Task directions:
The records below need copying. Match each line exactly.

Provided records:
════

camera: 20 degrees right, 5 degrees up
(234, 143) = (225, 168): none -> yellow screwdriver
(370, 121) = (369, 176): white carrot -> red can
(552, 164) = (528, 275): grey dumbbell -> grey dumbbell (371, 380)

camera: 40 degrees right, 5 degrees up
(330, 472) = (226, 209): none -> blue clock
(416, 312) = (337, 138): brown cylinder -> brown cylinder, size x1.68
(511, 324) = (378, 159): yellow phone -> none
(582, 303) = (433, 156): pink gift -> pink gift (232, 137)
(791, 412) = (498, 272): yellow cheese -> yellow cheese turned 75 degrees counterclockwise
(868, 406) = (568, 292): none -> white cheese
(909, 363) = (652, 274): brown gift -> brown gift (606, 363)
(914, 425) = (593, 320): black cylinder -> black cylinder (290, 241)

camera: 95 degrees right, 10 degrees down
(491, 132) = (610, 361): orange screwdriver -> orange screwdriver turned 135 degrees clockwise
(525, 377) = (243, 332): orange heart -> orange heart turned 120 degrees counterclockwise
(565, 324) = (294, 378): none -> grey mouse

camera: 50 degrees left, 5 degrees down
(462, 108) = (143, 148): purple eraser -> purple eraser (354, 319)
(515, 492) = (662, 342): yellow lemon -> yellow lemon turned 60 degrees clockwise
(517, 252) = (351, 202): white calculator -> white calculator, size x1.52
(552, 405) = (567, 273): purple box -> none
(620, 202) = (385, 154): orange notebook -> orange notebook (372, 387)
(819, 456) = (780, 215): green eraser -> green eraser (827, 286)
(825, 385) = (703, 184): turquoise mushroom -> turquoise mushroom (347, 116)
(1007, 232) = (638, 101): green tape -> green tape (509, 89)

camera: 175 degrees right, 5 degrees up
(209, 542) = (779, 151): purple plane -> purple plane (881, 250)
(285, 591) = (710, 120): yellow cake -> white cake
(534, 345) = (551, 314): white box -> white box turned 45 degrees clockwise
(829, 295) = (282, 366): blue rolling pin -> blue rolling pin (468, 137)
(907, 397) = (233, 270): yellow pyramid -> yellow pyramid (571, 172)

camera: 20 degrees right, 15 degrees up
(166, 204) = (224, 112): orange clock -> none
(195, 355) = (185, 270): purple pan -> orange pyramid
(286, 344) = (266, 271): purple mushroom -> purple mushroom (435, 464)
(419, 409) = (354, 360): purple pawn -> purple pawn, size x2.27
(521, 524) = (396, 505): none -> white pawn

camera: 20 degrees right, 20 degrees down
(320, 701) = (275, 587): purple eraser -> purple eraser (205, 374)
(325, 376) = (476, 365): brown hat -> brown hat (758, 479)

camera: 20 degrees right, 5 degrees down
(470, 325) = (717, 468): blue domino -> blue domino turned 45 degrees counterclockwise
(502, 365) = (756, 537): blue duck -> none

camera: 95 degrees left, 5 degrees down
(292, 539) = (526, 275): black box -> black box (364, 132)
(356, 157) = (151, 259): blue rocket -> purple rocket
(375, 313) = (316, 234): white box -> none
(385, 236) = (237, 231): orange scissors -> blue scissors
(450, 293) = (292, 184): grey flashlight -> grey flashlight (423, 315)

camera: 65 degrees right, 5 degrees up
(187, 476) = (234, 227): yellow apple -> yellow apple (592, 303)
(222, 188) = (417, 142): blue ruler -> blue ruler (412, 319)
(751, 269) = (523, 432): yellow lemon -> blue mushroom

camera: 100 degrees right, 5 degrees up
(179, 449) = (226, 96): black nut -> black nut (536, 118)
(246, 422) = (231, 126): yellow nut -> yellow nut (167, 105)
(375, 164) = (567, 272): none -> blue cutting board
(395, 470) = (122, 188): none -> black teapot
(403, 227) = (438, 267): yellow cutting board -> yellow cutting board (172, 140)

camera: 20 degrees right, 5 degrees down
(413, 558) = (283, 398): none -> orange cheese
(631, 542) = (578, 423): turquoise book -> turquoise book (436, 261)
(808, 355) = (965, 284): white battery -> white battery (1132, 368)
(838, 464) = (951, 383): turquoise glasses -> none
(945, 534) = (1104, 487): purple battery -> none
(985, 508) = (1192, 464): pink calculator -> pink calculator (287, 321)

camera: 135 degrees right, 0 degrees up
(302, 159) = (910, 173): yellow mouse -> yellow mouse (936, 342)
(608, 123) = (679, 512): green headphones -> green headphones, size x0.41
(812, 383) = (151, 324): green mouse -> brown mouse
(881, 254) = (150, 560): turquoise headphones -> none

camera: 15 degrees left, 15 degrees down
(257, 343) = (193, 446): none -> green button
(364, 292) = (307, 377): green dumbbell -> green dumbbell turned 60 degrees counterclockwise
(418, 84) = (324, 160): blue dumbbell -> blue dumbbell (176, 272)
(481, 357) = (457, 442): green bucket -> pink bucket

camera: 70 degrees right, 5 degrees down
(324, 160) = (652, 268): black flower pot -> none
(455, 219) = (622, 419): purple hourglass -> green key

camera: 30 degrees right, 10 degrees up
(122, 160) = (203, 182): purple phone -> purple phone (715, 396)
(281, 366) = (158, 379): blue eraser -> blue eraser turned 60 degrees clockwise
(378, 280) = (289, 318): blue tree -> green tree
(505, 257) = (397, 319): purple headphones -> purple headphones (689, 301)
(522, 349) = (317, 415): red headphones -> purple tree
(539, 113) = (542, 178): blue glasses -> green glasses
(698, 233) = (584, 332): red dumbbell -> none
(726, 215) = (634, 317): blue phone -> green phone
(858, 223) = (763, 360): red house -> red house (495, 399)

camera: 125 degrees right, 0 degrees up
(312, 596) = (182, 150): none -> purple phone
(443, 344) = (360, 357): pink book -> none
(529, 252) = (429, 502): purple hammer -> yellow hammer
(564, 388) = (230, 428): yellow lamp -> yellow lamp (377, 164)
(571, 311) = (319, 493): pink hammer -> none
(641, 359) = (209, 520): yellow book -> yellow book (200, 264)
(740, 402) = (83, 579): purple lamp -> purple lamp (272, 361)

════

Response to this task:
camera: 20 degrees right, 5 degrees up
(234, 143) = (225, 168): none -> yellow screwdriver
(370, 121) = (369, 176): white carrot -> red can
(552, 164) = (528, 275): grey dumbbell -> grey dumbbell (371, 380)

camera: 40 degrees right, 5 degrees up
(330, 472) = (226, 209): none -> blue clock
(416, 312) = (337, 138): brown cylinder -> brown cylinder, size x1.68
(511, 324) = (378, 159): yellow phone -> none
(582, 303) = (433, 156): pink gift -> pink gift (232, 137)
(791, 412) = (498, 272): yellow cheese -> yellow cheese turned 75 degrees counterclockwise
(868, 406) = (568, 292): none -> white cheese
(909, 363) = (652, 274): brown gift -> brown gift (606, 363)
(914, 425) = (593, 320): black cylinder -> black cylinder (290, 241)

camera: 95 degrees right, 10 degrees down
(491, 132) = (610, 361): orange screwdriver -> orange screwdriver turned 135 degrees clockwise
(525, 377) = (243, 332): orange heart -> orange heart turned 120 degrees counterclockwise
(565, 324) = (294, 378): none -> grey mouse

camera: 50 degrees left, 5 degrees down
(462, 108) = (143, 148): purple eraser -> purple eraser (354, 319)
(515, 492) = (662, 342): yellow lemon -> yellow lemon turned 60 degrees clockwise
(517, 252) = (351, 202): white calculator -> white calculator, size x1.52
(552, 405) = (567, 273): purple box -> none
(620, 202) = (385, 154): orange notebook -> orange notebook (372, 387)
(819, 456) = (780, 215): green eraser -> green eraser (827, 286)
(825, 385) = (703, 184): turquoise mushroom -> turquoise mushroom (347, 116)
(1007, 232) = (638, 101): green tape -> green tape (509, 89)

camera: 175 degrees right, 5 degrees up
(209, 542) = (779, 151): purple plane -> purple plane (881, 250)
(285, 591) = (710, 120): yellow cake -> white cake
(534, 345) = (551, 314): white box -> white box turned 45 degrees clockwise
(829, 295) = (282, 366): blue rolling pin -> blue rolling pin (468, 137)
(907, 397) = (233, 270): yellow pyramid -> yellow pyramid (571, 172)

camera: 20 degrees right, 15 degrees up
(166, 204) = (224, 112): orange clock -> none
(195, 355) = (185, 270): purple pan -> orange pyramid
(286, 344) = (266, 271): purple mushroom -> purple mushroom (435, 464)
(419, 409) = (354, 360): purple pawn -> purple pawn, size x2.27
(521, 524) = (396, 505): none -> white pawn

camera: 20 degrees right, 20 degrees down
(320, 701) = (275, 587): purple eraser -> purple eraser (205, 374)
(325, 376) = (476, 365): brown hat -> brown hat (758, 479)

camera: 20 degrees right, 5 degrees down
(470, 325) = (717, 468): blue domino -> blue domino turned 45 degrees counterclockwise
(502, 365) = (756, 537): blue duck -> none

camera: 95 degrees left, 5 degrees down
(292, 539) = (526, 275): black box -> black box (364, 132)
(356, 157) = (151, 259): blue rocket -> purple rocket
(375, 313) = (316, 234): white box -> none
(385, 236) = (237, 231): orange scissors -> blue scissors
(450, 293) = (292, 184): grey flashlight -> grey flashlight (423, 315)

camera: 65 degrees right, 5 degrees up
(187, 476) = (234, 227): yellow apple -> yellow apple (592, 303)
(222, 188) = (417, 142): blue ruler -> blue ruler (412, 319)
(751, 269) = (523, 432): yellow lemon -> blue mushroom

camera: 100 degrees right, 5 degrees up
(179, 449) = (226, 96): black nut -> black nut (536, 118)
(246, 422) = (231, 126): yellow nut -> yellow nut (167, 105)
(375, 164) = (567, 272): none -> blue cutting board
(395, 470) = (122, 188): none -> black teapot
(403, 227) = (438, 267): yellow cutting board -> yellow cutting board (172, 140)

camera: 20 degrees right, 5 degrees down
(413, 558) = (283, 398): none -> orange cheese
(631, 542) = (578, 423): turquoise book -> turquoise book (436, 261)
(808, 355) = (965, 284): white battery -> white battery (1132, 368)
(838, 464) = (951, 383): turquoise glasses -> none
(945, 534) = (1104, 487): purple battery -> none
(985, 508) = (1192, 464): pink calculator -> pink calculator (287, 321)

camera: 135 degrees right, 0 degrees up
(302, 159) = (910, 173): yellow mouse -> yellow mouse (936, 342)
(608, 123) = (679, 512): green headphones -> green headphones, size x0.41
(812, 383) = (151, 324): green mouse -> brown mouse
(881, 254) = (150, 560): turquoise headphones -> none

camera: 15 degrees left, 15 degrees down
(257, 343) = (193, 446): none -> green button
(364, 292) = (307, 377): green dumbbell -> green dumbbell turned 60 degrees counterclockwise
(418, 84) = (324, 160): blue dumbbell -> blue dumbbell (176, 272)
(481, 357) = (457, 442): green bucket -> pink bucket

camera: 70 degrees right, 5 degrees down
(324, 160) = (652, 268): black flower pot -> none
(455, 219) = (622, 419): purple hourglass -> green key

camera: 30 degrees right, 10 degrees up
(122, 160) = (203, 182): purple phone -> purple phone (715, 396)
(281, 366) = (158, 379): blue eraser -> blue eraser turned 60 degrees clockwise
(378, 280) = (289, 318): blue tree -> green tree
(505, 257) = (397, 319): purple headphones -> purple headphones (689, 301)
(522, 349) = (317, 415): red headphones -> purple tree
(539, 113) = (542, 178): blue glasses -> green glasses
(698, 233) = (584, 332): red dumbbell -> none
(726, 215) = (634, 317): blue phone -> green phone
(858, 223) = (763, 360): red house -> red house (495, 399)

camera: 125 degrees right, 0 degrees up
(312, 596) = (182, 150): none -> purple phone
(443, 344) = (360, 357): pink book -> none
(529, 252) = (429, 502): purple hammer -> yellow hammer
(564, 388) = (230, 428): yellow lamp -> yellow lamp (377, 164)
(571, 311) = (319, 493): pink hammer -> none
(641, 359) = (209, 520): yellow book -> yellow book (200, 264)
(740, 402) = (83, 579): purple lamp -> purple lamp (272, 361)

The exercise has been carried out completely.